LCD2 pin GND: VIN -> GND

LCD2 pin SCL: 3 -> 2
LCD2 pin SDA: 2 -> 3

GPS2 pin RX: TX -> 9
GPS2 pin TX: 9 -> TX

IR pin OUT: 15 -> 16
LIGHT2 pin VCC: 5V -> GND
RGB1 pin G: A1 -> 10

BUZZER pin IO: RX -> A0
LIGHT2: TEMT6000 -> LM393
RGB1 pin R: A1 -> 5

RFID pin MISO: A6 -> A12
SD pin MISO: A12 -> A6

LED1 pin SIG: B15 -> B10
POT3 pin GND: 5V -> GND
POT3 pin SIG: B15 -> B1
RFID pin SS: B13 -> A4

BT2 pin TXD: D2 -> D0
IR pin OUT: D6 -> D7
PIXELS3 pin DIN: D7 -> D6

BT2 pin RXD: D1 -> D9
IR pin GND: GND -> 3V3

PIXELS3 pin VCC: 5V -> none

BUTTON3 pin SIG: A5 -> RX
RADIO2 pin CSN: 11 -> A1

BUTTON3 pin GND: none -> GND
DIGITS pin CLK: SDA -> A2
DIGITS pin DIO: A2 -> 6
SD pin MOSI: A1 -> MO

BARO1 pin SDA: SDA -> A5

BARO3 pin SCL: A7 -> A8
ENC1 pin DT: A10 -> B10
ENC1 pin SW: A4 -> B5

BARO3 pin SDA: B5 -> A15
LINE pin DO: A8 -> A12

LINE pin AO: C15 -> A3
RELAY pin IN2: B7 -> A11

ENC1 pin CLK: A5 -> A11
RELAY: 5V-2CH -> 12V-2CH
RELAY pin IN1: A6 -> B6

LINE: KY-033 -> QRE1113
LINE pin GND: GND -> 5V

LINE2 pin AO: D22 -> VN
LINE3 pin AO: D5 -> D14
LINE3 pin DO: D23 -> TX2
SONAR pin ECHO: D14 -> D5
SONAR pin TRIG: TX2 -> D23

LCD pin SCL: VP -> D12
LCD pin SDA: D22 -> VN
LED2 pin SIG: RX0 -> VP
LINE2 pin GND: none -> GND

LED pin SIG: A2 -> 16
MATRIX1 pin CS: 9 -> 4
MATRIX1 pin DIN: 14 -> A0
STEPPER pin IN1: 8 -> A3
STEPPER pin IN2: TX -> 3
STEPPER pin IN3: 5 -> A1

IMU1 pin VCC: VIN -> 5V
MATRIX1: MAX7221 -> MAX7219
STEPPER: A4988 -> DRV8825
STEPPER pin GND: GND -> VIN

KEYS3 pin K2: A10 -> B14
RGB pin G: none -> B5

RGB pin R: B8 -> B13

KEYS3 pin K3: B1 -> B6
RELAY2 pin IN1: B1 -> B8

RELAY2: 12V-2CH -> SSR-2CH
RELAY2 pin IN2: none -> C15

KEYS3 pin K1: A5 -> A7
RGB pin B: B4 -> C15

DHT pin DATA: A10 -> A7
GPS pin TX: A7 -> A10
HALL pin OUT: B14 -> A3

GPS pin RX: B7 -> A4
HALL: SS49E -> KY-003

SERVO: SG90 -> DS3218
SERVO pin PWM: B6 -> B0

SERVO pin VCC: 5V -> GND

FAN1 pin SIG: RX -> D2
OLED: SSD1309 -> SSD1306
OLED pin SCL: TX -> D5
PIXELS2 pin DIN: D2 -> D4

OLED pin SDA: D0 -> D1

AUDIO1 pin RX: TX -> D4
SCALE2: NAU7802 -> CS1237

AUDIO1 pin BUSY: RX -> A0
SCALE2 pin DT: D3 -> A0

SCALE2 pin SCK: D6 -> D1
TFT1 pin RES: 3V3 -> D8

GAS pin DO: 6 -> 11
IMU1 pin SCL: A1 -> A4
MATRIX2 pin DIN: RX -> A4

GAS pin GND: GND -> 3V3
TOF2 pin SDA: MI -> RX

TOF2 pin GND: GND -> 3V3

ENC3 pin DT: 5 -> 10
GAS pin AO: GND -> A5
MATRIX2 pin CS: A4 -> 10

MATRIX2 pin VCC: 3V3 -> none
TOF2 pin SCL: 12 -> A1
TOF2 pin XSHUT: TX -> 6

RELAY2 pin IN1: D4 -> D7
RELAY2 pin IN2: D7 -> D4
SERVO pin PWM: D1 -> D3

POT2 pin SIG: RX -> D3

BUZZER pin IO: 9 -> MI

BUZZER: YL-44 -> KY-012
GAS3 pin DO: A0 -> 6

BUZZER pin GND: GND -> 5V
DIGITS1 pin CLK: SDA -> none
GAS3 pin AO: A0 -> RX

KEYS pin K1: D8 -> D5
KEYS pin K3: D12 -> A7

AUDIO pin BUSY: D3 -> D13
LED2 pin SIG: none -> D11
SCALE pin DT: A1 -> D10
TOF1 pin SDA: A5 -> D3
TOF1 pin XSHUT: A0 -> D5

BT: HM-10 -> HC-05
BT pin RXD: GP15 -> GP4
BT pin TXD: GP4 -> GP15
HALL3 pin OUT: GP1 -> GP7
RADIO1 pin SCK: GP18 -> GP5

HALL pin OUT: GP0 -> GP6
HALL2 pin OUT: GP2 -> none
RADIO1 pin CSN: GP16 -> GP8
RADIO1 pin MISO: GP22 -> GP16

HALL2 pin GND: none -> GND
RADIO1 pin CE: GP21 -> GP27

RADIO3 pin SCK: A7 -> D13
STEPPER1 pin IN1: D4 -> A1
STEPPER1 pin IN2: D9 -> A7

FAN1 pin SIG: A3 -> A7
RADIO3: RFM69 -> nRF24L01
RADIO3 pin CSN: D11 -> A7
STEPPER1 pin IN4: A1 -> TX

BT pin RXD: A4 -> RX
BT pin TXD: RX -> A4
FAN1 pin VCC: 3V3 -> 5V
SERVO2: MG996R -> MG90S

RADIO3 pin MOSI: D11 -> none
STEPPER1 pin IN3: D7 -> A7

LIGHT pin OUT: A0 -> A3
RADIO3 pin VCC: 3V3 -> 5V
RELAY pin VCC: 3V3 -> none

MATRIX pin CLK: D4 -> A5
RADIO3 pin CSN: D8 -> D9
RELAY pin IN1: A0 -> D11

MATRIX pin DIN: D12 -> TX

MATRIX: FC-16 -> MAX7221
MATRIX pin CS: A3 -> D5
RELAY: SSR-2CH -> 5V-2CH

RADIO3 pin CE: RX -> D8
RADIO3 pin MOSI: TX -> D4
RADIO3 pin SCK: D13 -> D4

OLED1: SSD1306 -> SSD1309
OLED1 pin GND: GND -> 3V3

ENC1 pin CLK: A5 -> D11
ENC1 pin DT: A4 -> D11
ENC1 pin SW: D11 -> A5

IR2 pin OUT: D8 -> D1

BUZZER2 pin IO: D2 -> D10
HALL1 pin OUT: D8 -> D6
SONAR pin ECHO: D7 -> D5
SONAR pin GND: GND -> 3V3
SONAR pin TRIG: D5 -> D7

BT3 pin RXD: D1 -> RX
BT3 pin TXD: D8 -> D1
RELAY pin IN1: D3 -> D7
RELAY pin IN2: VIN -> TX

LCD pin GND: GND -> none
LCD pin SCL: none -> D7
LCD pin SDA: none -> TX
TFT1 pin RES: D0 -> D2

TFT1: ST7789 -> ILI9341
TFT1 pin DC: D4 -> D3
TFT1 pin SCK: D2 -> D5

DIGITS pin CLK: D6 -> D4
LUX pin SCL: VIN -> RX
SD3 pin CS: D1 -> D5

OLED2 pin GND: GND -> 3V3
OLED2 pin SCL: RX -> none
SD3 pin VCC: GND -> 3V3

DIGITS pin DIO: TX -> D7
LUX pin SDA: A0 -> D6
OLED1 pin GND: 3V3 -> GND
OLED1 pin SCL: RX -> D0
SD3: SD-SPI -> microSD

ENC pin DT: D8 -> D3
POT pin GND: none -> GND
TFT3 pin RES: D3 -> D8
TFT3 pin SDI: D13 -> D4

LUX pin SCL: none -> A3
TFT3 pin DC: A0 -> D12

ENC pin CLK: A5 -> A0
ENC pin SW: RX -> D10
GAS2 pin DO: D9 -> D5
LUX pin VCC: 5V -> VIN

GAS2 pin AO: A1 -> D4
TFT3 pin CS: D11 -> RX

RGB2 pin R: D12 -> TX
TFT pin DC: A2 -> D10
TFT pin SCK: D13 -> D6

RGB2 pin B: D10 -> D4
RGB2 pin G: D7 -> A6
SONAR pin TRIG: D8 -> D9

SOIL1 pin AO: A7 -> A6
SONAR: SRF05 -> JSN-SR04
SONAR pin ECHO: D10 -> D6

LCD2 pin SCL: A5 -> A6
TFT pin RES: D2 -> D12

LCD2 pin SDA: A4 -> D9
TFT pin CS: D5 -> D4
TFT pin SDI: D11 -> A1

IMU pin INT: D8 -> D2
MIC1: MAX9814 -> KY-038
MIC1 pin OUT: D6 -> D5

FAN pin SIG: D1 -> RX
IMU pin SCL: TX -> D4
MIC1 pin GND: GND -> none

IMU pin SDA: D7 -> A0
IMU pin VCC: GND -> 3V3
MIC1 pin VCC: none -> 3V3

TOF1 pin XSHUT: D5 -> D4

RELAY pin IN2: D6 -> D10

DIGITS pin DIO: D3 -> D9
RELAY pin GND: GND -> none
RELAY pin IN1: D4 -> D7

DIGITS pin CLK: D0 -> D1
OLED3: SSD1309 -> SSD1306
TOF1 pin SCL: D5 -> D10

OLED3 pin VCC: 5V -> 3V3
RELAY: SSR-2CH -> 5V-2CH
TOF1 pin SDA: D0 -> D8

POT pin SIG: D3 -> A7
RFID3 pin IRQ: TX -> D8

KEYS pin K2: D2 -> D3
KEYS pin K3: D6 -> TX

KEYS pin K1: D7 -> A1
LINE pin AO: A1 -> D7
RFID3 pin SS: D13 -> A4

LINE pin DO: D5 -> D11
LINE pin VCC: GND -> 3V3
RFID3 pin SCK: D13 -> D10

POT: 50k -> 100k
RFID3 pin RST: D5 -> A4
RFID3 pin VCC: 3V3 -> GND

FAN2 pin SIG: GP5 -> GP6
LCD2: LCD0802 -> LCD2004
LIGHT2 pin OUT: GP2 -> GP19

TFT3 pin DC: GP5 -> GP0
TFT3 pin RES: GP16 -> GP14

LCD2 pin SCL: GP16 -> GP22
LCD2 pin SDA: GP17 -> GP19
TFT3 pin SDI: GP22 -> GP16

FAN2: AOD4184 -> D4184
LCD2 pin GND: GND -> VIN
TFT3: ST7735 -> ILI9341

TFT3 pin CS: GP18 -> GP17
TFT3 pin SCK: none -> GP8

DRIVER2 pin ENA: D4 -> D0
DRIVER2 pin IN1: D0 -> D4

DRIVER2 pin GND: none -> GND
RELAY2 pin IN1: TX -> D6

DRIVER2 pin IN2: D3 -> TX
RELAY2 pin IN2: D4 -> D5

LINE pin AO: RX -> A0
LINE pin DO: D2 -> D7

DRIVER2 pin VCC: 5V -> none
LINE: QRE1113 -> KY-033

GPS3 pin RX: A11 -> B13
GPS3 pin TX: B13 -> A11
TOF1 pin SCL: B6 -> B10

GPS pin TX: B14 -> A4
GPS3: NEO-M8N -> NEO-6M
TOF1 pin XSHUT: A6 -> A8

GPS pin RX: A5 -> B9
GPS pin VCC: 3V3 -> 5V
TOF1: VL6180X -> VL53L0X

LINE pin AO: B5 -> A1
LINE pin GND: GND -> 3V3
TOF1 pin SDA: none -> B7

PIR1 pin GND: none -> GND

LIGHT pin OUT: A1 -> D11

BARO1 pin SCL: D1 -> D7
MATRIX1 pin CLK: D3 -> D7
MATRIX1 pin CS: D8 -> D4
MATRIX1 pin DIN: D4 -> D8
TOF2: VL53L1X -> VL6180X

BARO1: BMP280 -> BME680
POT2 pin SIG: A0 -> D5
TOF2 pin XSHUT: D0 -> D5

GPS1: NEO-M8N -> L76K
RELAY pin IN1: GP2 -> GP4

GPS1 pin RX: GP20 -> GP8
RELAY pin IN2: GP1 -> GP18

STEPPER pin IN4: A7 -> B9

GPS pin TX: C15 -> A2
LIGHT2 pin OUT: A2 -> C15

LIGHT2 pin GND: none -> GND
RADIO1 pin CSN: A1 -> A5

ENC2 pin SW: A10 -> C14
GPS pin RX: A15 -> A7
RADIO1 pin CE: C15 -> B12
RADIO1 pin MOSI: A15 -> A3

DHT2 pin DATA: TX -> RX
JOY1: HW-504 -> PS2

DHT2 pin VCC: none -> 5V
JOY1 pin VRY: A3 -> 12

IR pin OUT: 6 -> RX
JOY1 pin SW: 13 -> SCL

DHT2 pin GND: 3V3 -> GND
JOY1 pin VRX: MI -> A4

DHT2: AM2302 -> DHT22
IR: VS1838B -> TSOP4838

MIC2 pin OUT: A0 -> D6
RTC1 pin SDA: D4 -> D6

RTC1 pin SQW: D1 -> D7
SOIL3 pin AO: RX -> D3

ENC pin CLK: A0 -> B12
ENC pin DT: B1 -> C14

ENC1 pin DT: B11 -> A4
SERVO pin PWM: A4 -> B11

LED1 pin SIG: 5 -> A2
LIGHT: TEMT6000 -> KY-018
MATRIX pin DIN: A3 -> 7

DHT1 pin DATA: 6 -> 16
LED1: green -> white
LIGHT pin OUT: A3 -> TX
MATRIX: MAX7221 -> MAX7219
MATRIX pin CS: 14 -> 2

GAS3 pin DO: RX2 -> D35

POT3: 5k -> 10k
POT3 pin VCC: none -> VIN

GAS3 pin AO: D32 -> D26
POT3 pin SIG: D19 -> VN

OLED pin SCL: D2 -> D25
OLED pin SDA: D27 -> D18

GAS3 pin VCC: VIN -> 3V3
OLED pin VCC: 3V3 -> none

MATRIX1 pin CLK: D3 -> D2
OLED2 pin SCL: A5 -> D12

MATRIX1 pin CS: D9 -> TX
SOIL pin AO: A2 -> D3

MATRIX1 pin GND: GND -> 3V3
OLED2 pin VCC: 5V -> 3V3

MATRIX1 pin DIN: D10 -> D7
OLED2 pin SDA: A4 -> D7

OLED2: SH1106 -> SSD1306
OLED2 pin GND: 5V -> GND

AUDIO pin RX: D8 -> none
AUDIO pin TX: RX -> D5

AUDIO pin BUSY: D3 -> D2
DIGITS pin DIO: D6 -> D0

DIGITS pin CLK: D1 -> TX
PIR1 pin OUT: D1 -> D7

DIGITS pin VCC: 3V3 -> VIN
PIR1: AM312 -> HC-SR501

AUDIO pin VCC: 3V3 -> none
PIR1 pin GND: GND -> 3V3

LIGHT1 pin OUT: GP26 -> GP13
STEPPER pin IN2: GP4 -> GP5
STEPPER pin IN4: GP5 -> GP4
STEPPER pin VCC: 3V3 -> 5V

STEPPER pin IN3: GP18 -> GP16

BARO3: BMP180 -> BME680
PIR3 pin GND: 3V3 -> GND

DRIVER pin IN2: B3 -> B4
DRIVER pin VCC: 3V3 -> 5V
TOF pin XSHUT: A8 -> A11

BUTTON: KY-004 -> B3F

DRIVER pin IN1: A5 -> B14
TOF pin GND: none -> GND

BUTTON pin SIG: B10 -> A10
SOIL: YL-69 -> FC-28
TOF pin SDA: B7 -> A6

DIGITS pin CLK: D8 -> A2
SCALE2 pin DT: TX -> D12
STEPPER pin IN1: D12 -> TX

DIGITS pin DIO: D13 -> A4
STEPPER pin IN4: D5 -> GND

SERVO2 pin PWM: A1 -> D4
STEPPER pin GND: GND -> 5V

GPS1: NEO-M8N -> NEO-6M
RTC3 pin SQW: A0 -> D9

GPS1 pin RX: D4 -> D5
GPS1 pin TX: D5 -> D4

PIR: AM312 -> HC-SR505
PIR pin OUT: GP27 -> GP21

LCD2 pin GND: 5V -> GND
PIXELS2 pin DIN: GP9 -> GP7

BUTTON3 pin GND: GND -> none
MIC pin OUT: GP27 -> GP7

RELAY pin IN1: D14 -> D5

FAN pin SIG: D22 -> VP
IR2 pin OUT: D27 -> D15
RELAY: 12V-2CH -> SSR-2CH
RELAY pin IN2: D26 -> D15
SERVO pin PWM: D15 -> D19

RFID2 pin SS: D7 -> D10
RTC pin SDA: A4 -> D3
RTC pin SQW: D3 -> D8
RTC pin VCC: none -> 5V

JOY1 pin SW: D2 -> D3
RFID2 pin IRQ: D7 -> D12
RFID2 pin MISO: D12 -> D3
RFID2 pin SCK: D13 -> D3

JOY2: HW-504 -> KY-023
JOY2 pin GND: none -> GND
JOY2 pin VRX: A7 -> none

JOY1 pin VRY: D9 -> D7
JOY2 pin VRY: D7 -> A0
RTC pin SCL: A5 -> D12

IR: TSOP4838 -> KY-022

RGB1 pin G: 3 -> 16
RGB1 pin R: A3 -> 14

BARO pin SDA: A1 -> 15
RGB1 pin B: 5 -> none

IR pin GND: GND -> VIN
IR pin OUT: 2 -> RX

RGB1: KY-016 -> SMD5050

:::::

§ Directions for this task
The answer should consist of every line from the listing above that includes the word "ECHO".

§ Solution to this task
SONAR pin ECHO: D14 -> D5
SONAR pin ECHO: D7 -> D5
SONAR pin ECHO: D10 -> D6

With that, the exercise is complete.